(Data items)
__________

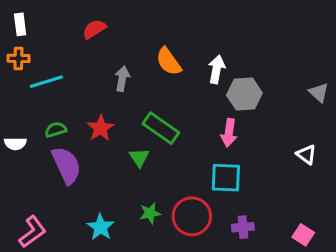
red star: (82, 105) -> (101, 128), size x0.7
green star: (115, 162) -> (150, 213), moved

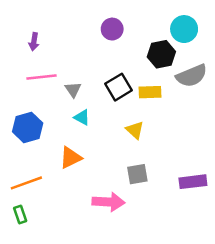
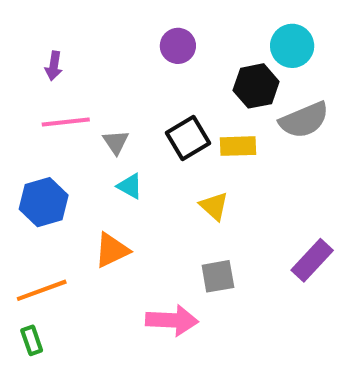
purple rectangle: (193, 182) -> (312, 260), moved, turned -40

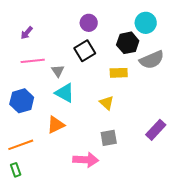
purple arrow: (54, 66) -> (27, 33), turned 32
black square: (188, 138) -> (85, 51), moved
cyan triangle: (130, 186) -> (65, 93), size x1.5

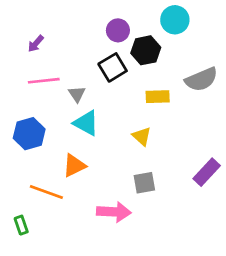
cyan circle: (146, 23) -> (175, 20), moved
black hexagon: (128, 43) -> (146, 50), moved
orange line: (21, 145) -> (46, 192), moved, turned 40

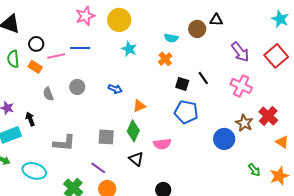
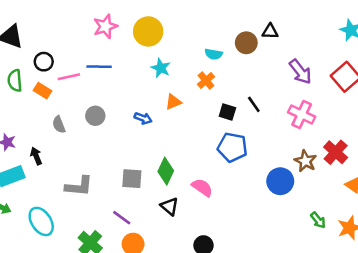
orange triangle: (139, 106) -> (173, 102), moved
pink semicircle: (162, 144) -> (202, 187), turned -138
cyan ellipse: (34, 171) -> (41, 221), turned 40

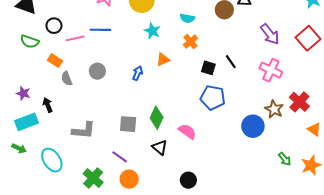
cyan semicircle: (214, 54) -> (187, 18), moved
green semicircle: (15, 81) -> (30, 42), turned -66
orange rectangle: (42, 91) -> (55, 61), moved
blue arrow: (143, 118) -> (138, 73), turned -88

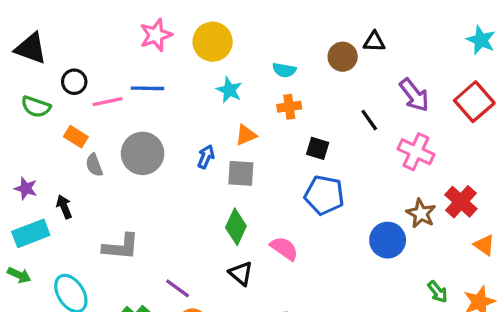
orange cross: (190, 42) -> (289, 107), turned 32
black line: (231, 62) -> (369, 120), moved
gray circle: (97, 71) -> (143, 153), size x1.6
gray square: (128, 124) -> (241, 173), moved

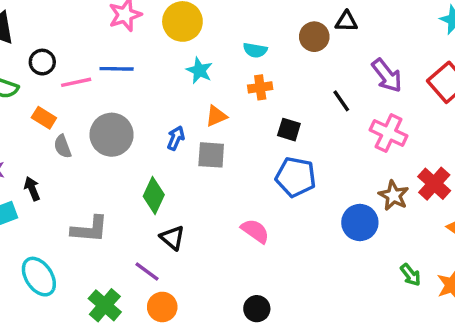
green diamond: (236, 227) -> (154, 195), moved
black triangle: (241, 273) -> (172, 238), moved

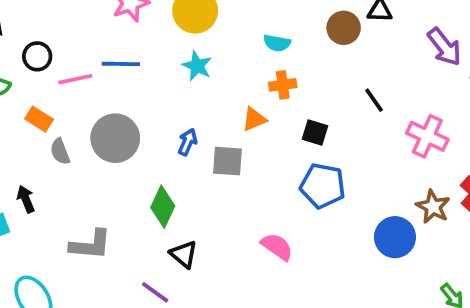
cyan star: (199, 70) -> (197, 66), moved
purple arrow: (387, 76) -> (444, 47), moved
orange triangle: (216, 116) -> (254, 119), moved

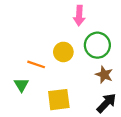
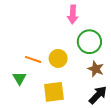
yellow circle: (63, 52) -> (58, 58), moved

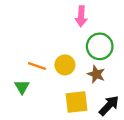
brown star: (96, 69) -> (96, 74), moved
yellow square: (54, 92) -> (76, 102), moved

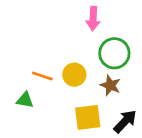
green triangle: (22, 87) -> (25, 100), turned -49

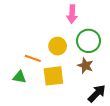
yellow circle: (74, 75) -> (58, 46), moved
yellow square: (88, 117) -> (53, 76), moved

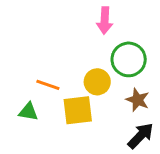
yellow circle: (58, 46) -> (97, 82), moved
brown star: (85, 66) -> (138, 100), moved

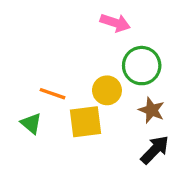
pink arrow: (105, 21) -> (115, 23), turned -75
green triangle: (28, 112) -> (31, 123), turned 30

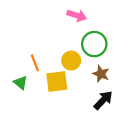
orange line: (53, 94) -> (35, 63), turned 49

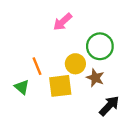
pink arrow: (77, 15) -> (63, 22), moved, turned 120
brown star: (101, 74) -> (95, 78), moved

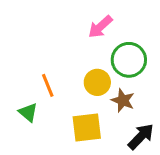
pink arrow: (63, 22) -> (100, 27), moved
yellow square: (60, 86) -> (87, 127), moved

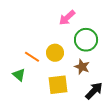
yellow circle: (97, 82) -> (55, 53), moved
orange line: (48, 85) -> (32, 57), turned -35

__________

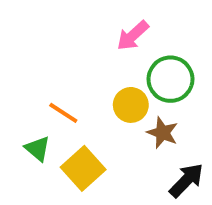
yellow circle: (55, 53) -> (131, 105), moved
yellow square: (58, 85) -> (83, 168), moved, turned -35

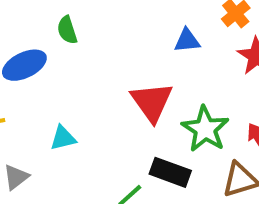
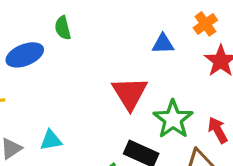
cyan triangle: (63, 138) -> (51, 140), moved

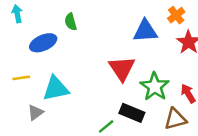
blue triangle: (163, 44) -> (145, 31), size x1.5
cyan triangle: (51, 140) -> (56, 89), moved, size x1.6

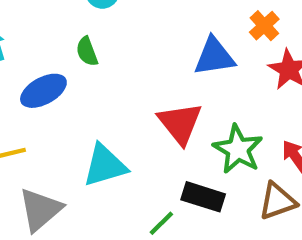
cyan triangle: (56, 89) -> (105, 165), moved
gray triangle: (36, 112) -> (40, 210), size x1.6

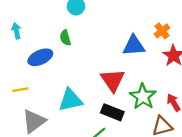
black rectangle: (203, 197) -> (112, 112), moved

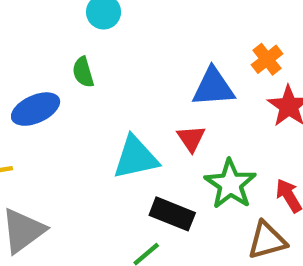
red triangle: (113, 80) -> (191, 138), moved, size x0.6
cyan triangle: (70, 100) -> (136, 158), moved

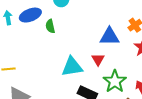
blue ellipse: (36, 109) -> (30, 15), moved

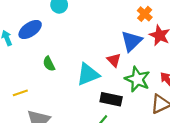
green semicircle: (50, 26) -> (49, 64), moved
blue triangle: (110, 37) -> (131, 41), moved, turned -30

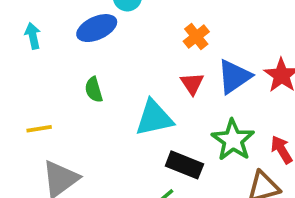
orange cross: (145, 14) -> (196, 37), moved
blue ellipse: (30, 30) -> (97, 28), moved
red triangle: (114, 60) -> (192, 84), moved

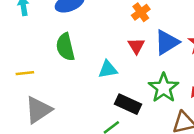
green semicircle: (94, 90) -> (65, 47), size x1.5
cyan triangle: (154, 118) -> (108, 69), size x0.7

__________

WHAT YOU NEED TO DO:
In the entries above, find the line containing "gray circle: (97, 71)" and the line containing "yellow square: (54, 92) -> (76, 102), moved", then copy both and every line between them exactly, without any picture.

RESPONSE AREA:
gray circle: (97, 71) -> (143, 153), size x1.6
gray square: (128, 124) -> (241, 173), moved

green diamond: (236, 227) -> (154, 195), moved
black triangle: (241, 273) -> (172, 238), moved

cyan star: (199, 70) -> (197, 66), moved
purple arrow: (387, 76) -> (444, 47), moved
orange triangle: (216, 116) -> (254, 119), moved

yellow circle: (63, 52) -> (58, 58), moved

brown star: (96, 69) -> (96, 74), moved
yellow square: (54, 92) -> (76, 102), moved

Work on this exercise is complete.